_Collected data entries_
- - - - -

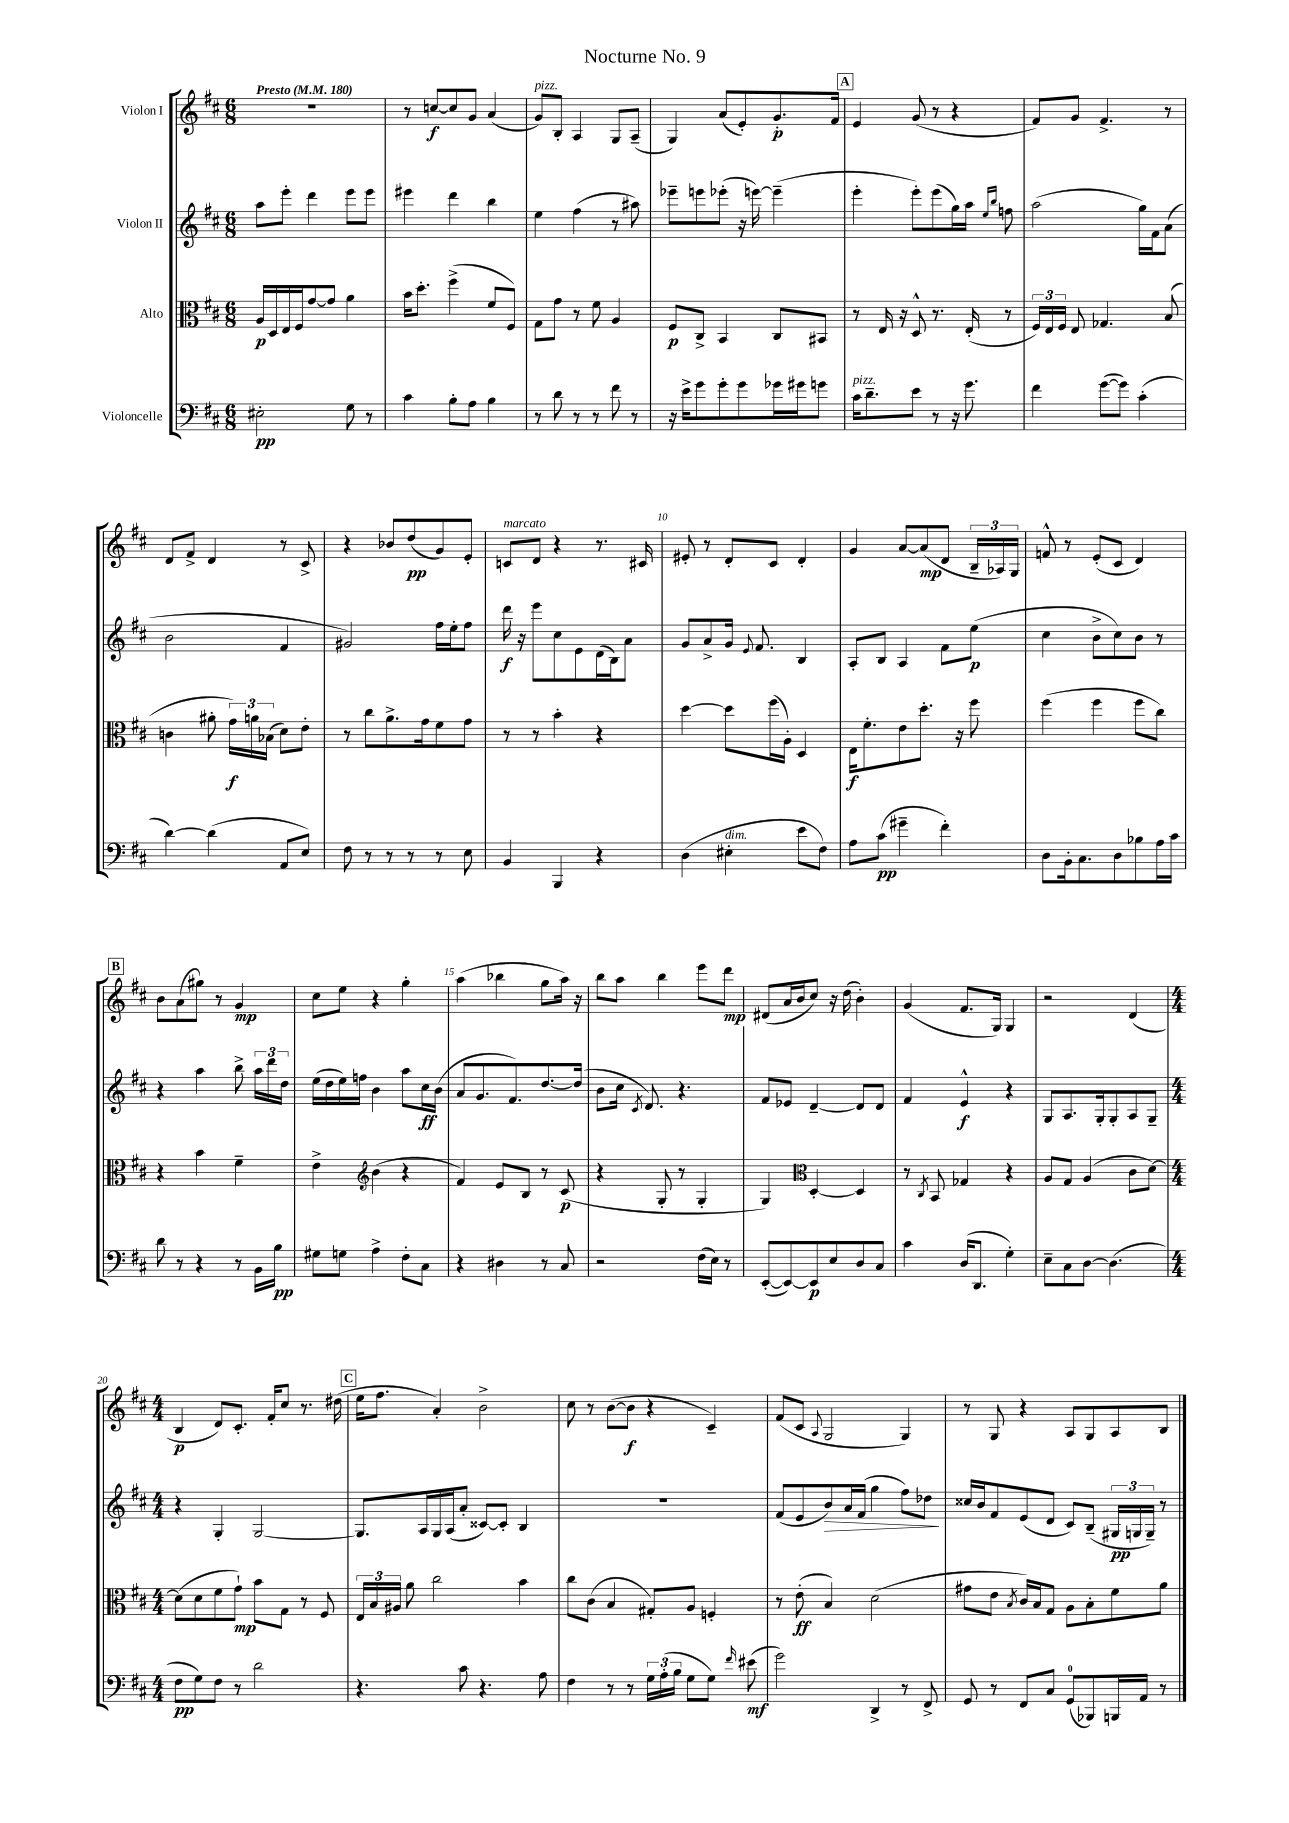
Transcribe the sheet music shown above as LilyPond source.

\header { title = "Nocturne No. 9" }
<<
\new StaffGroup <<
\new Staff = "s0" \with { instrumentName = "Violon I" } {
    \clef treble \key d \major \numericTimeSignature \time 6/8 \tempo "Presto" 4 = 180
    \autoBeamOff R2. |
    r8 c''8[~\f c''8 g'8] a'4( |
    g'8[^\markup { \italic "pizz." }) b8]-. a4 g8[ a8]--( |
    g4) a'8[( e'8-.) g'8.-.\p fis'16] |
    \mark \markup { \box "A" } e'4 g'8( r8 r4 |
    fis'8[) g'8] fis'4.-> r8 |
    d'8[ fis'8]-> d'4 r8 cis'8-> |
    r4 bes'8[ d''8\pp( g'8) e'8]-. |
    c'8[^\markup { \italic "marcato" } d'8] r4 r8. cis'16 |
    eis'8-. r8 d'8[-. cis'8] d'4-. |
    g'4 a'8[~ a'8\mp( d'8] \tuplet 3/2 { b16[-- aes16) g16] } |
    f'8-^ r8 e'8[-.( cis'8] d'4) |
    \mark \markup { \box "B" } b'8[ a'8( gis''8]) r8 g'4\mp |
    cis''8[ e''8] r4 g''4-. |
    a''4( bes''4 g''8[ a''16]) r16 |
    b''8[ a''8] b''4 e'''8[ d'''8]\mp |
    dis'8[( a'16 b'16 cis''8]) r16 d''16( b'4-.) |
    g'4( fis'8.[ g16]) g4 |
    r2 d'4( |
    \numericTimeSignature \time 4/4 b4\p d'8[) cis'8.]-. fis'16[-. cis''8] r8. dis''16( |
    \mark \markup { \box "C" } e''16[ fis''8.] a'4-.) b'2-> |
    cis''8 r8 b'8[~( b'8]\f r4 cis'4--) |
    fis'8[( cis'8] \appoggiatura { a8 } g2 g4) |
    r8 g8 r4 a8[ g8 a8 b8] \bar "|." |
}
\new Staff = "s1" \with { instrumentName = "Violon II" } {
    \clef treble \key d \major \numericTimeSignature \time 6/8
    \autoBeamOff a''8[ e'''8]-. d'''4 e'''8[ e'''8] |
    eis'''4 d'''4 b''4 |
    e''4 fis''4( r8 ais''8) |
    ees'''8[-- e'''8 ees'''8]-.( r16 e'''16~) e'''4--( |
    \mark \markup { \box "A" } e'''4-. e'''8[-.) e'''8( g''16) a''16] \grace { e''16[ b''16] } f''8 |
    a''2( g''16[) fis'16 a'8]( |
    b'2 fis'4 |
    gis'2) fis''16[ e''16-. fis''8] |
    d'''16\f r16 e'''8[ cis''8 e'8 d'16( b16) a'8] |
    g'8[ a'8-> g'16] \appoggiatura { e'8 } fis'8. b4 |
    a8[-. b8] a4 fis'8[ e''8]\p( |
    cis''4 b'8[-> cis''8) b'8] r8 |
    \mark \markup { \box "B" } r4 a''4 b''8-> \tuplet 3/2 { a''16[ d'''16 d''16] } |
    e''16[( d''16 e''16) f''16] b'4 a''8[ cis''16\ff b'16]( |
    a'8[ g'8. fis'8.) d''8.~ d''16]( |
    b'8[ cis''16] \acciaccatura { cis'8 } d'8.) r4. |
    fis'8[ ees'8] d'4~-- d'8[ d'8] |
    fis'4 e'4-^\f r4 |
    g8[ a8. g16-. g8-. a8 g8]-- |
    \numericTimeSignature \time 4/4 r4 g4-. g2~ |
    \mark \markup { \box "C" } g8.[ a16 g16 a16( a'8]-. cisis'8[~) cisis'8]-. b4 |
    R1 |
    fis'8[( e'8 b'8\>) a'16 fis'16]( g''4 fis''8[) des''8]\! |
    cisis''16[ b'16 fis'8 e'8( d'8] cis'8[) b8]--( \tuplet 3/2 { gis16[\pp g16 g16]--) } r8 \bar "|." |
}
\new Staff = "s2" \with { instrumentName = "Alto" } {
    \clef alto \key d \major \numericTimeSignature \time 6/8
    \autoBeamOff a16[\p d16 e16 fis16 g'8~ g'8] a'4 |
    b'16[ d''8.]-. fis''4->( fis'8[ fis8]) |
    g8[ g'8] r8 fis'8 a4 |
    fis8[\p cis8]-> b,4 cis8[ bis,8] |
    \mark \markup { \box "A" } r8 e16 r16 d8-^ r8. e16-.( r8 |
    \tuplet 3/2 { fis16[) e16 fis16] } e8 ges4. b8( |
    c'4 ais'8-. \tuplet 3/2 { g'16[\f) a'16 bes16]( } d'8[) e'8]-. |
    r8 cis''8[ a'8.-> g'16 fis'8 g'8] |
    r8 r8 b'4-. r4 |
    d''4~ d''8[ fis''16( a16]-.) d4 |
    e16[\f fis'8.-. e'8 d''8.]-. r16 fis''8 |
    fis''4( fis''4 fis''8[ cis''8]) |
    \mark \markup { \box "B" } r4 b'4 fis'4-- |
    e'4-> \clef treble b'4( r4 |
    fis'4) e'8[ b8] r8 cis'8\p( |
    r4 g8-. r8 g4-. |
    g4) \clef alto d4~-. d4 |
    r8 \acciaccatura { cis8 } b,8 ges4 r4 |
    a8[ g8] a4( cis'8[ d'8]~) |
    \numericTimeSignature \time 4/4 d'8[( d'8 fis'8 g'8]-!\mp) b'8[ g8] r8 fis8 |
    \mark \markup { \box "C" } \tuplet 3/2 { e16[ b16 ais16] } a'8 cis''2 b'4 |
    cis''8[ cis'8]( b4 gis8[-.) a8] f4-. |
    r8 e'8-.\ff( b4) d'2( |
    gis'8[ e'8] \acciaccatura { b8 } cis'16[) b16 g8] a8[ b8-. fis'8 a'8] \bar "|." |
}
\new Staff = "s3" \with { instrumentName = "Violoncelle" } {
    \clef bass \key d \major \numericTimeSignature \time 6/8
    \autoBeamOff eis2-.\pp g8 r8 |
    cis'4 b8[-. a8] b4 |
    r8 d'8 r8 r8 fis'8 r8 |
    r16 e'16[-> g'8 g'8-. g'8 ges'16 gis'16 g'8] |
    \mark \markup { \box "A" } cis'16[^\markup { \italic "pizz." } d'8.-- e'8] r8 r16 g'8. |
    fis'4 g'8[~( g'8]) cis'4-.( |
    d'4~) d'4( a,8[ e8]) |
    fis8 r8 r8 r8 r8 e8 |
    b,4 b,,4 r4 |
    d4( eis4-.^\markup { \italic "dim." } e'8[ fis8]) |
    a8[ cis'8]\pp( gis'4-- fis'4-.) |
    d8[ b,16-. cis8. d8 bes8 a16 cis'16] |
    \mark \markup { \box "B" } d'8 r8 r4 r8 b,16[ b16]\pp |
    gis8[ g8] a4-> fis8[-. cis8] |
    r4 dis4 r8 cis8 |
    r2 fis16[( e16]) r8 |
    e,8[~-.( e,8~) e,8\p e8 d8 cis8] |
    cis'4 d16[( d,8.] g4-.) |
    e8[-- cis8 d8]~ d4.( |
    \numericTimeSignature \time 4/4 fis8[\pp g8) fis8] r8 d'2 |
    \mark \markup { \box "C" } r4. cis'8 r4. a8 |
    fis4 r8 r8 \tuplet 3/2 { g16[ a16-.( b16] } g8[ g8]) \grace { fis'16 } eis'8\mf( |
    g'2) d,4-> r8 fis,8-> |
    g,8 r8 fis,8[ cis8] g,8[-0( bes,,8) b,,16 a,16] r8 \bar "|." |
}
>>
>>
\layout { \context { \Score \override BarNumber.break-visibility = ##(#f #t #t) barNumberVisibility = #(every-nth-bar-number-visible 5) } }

- - - - -

_Your objective_
Copy out every line in the data above that contains the string "instrumentName", matching case exactly.

_The completed task_
\new Staff = "s0" \with { instrumentName = "Violon I" } {
\new Staff = "s1" \with { instrumentName = "Violon II" } {
\new Staff = "s2" \with { instrumentName = "Alto" } {
\new Staff = "s3" \with { instrumentName = "Violoncelle" } {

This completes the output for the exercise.